DATASET SECTION
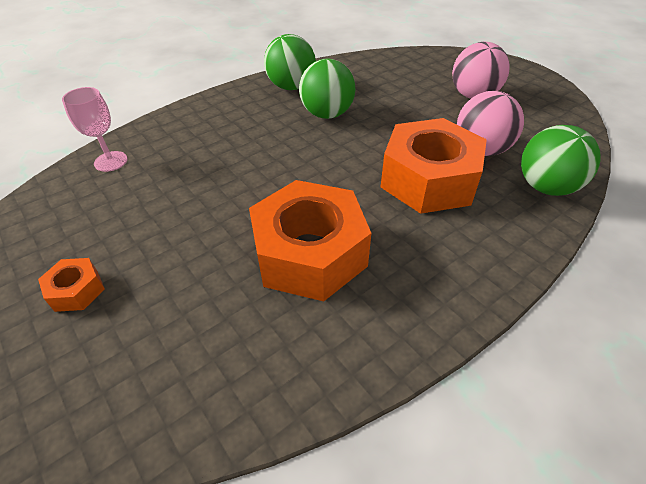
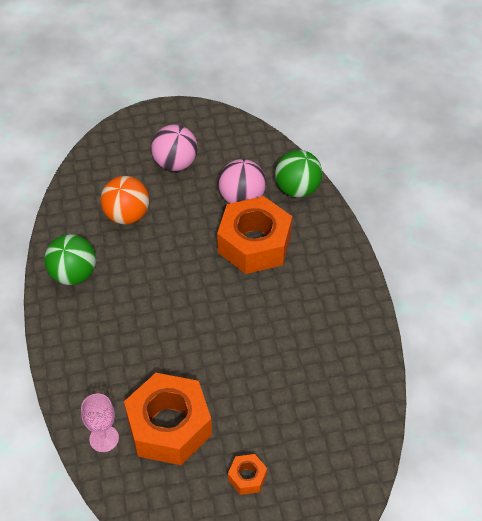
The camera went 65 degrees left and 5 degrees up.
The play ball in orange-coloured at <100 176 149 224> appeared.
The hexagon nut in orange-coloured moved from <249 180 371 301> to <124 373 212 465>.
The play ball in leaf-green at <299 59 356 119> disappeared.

GOAL OF THE EXERCISE
Set down the data above verbatim, omitting every image.

ANSWER TO THIS EXERCISE
The camera went 65 degrees left and 5 degrees up.
The play ball in orange-coloured at <100 176 149 224> appeared.
The hexagon nut in orange-coloured moved from <249 180 371 301> to <124 373 212 465>.
The play ball in leaf-green at <299 59 356 119> disappeared.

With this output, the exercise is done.